Please set down exactly the lines of the listing below from the line containing "ENC pin SW: D10 -> D8" through the line containing "RGB2 pin R: D8 -> A2", both lines included, leaving out all other lines.

Start of Block

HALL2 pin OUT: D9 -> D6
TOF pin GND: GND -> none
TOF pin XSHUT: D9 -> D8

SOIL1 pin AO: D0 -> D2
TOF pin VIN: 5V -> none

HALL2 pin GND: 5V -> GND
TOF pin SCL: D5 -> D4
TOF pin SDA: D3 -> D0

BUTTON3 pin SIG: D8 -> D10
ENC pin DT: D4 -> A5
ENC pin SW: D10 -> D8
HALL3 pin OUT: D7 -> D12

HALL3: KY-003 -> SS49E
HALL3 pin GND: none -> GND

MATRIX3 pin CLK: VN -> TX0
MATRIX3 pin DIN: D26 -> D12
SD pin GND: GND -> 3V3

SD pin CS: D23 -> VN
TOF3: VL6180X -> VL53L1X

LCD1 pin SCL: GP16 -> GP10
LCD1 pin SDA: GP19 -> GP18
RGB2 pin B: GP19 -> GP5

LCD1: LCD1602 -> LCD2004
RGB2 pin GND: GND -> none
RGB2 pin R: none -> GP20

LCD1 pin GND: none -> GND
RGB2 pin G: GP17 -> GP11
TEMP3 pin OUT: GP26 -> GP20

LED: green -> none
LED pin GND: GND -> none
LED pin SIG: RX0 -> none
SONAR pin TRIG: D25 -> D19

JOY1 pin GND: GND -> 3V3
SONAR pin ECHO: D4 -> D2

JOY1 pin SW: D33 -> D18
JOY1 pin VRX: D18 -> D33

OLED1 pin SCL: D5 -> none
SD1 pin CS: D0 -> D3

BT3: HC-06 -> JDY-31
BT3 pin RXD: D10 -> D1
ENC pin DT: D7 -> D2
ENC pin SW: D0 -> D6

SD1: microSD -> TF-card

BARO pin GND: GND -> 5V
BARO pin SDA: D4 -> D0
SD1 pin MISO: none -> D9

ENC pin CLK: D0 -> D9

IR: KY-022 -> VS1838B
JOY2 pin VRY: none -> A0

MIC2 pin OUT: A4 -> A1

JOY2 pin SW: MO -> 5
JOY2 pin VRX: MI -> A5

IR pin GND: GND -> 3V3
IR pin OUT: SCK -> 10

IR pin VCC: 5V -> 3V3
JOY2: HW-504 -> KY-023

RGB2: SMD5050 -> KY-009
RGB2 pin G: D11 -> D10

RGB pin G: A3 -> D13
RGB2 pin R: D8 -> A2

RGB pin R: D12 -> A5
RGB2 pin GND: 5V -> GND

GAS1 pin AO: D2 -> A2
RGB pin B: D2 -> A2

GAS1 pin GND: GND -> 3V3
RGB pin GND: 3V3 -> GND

End of Block

■ **Answer area**
ENC pin SW: D10 -> D8
HALL3 pin OUT: D7 -> D12

HALL3: KY-003 -> SS49E
HALL3 pin GND: none -> GND

MATRIX3 pin CLK: VN -> TX0
MATRIX3 pin DIN: D26 -> D12
SD pin GND: GND -> 3V3

SD pin CS: D23 -> VN
TOF3: VL6180X -> VL53L1X

LCD1 pin SCL: GP16 -> GP10
LCD1 pin SDA: GP19 -> GP18
RGB2 pin B: GP19 -> GP5

LCD1: LCD1602 -> LCD2004
RGB2 pin GND: GND -> none
RGB2 pin R: none -> GP20

LCD1 pin GND: none -> GND
RGB2 pin G: GP17 -> GP11
TEMP3 pin OUT: GP26 -> GP20

LED: green -> none
LED pin GND: GND -> none
LED pin SIG: RX0 -> none
SONAR pin TRIG: D25 -> D19

JOY1 pin GND: GND -> 3V3
SONAR pin ECHO: D4 -> D2

JOY1 pin SW: D33 -> D18
JOY1 pin VRX: D18 -> D33

OLED1 pin SCL: D5 -> none
SD1 pin CS: D0 -> D3

BT3: HC-06 -> JDY-31
BT3 pin RXD: D10 -> D1
ENC pin DT: D7 -> D2
ENC pin SW: D0 -> D6

SD1: microSD -> TF-card

BARO pin GND: GND -> 5V
BARO pin SDA: D4 -> D0
SD1 pin MISO: none -> D9

ENC pin CLK: D0 -> D9

IR: KY-022 -> VS1838B
JOY2 pin VRY: none -> A0

MIC2 pin OUT: A4 -> A1

JOY2 pin SW: MO -> 5
JOY2 pin VRX: MI -> A5

IR pin GND: GND -> 3V3
IR pin OUT: SCK -> 10

IR pin VCC: 5V -> 3V3
JOY2: HW-504 -> KY-023

RGB2: SMD5050 -> KY-009
RGB2 pin G: D11 -> D10

RGB pin G: A3 -> D13
RGB2 pin R: D8 -> A2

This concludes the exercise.